Task data
□ □ □ □ □ □ □

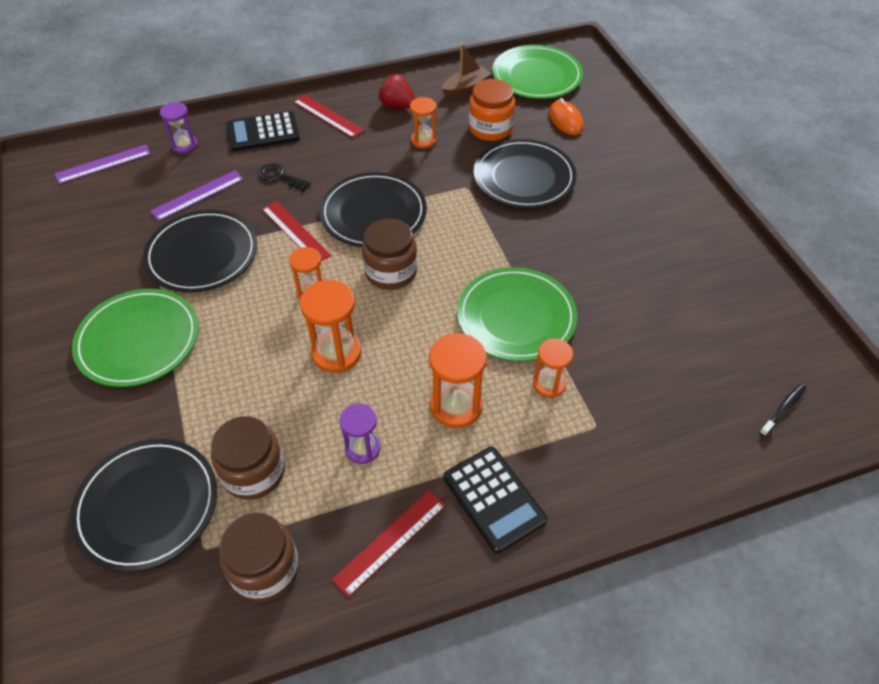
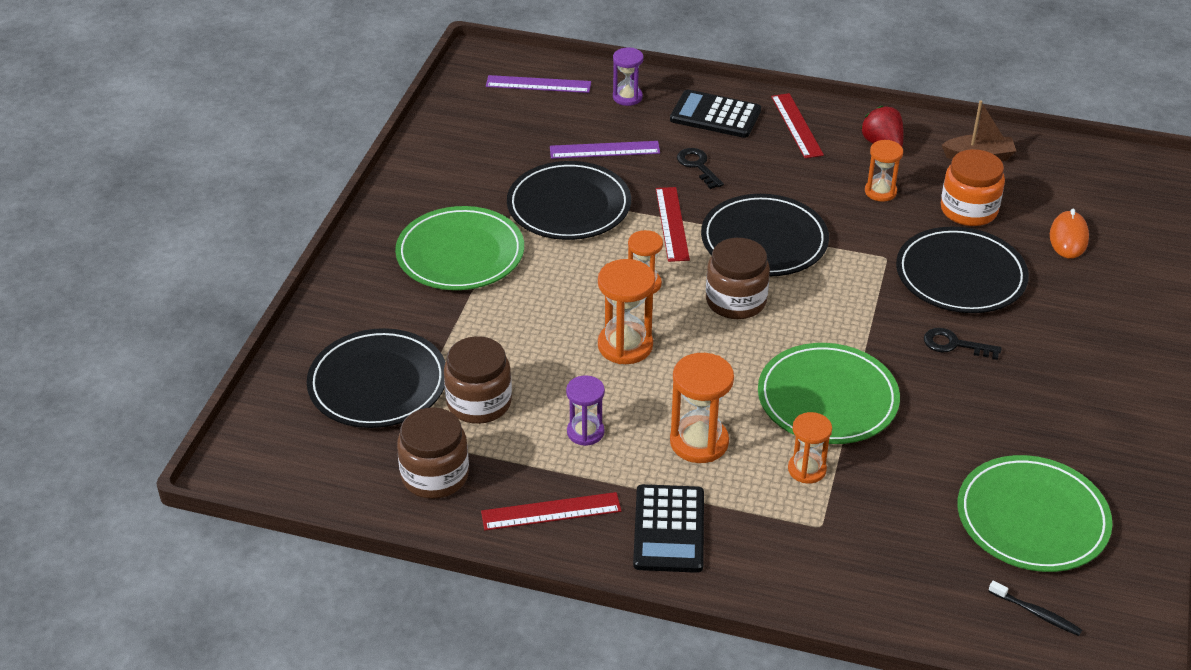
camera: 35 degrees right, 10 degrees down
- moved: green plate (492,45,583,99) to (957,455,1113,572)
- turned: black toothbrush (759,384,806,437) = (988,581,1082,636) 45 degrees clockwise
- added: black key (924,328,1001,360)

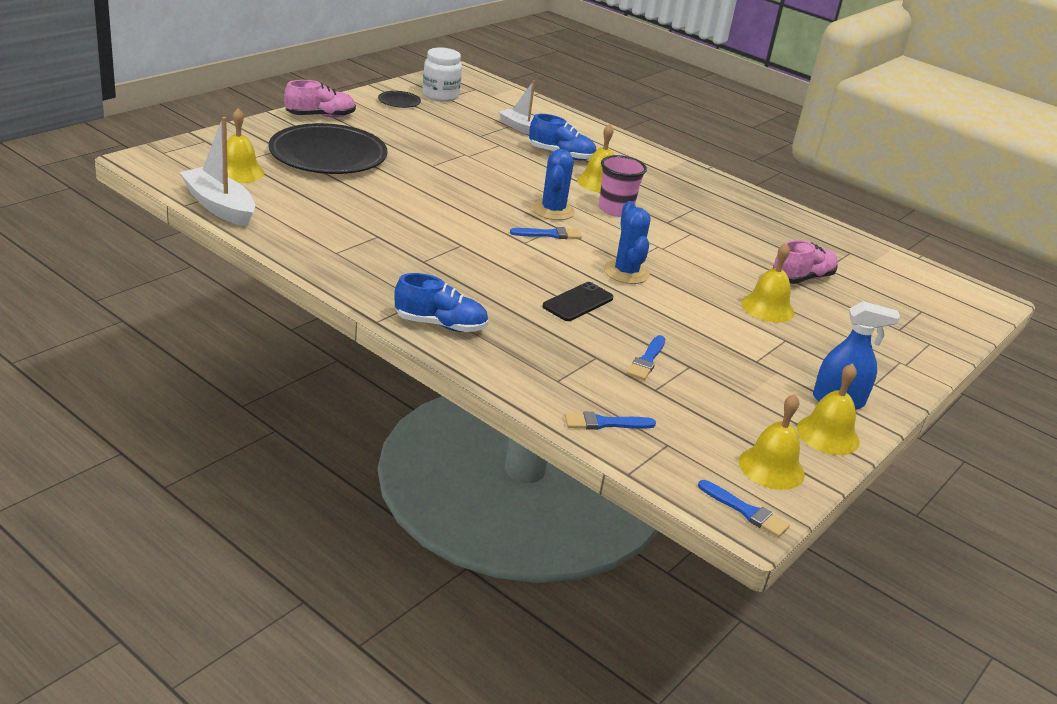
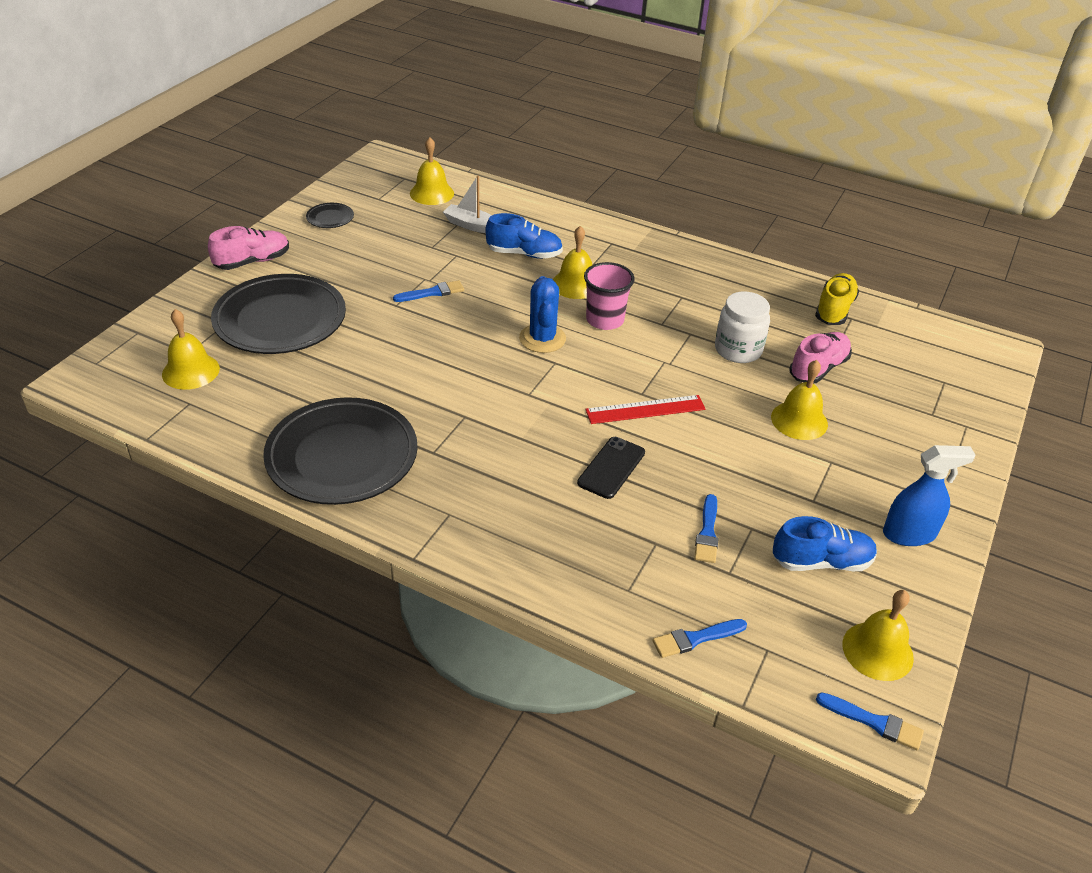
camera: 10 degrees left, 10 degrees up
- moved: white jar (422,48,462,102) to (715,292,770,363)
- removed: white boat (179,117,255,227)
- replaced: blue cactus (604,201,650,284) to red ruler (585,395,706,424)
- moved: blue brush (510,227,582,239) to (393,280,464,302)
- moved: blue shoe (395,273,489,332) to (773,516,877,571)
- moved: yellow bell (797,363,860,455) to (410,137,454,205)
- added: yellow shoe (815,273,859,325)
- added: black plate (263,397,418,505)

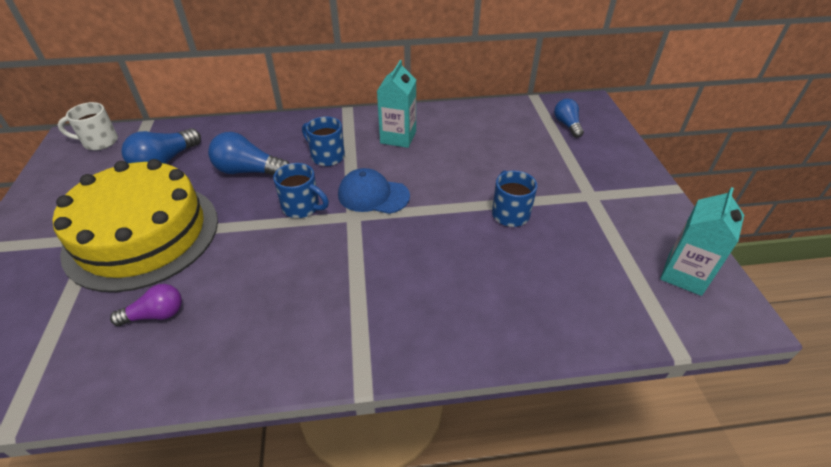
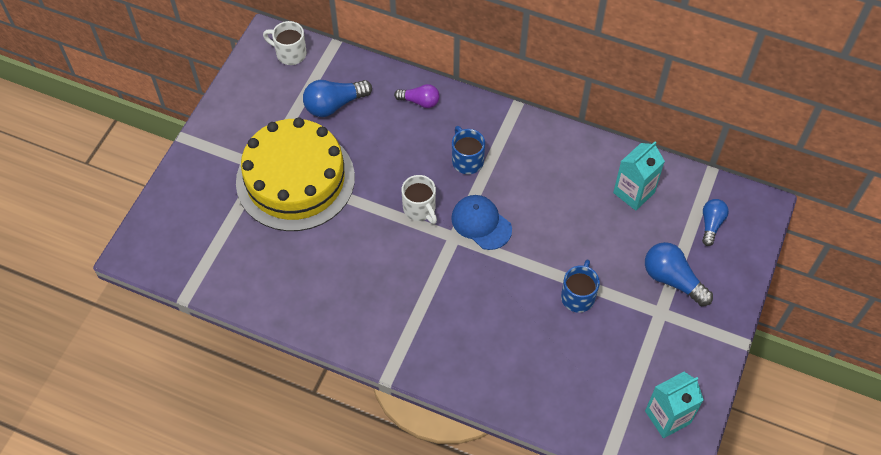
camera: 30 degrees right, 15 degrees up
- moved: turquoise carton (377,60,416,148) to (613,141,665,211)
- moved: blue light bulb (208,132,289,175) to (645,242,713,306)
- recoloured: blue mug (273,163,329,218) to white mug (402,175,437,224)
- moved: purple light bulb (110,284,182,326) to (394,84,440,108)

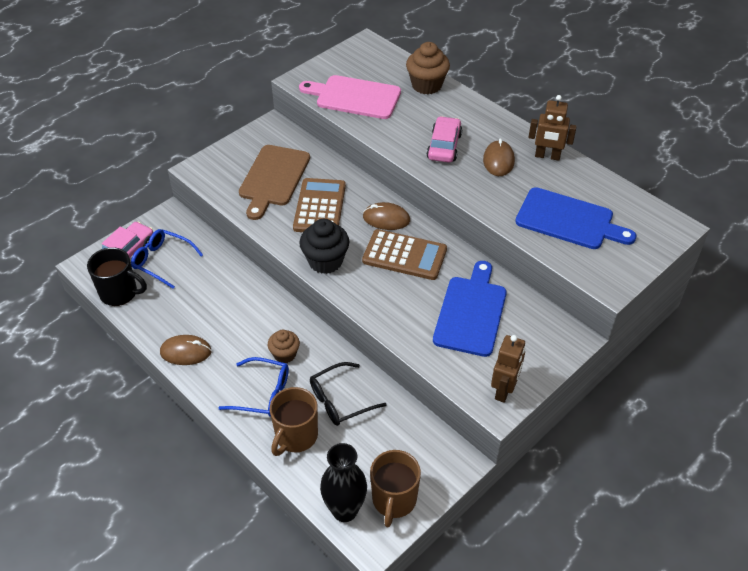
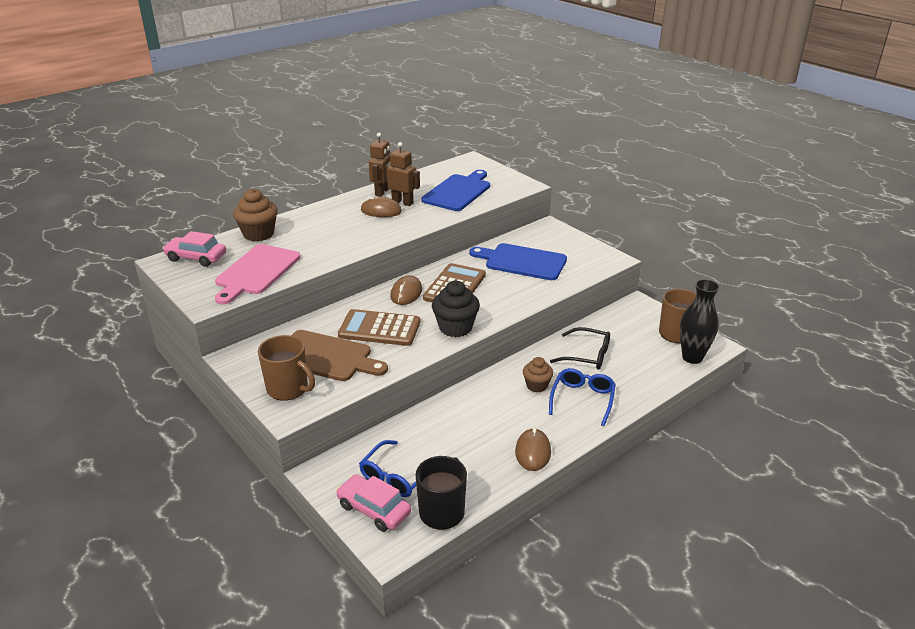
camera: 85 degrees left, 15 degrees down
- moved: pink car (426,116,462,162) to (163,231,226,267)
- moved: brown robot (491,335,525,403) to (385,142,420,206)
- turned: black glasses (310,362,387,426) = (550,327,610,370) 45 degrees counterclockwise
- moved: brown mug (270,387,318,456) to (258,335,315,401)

□ □ □ □ □ □ □

How to complete this task
Give back the records above exactly, limited to the lines between the one holding "- moved: green" and the one holding "- turned: black toothbrush", inclusive.

Response to this task
- moved: green plate (492,45,583,99) to (957,455,1113,572)
- turned: black toothbrush (759,384,806,437) = (988,581,1082,636) 45 degrees clockwise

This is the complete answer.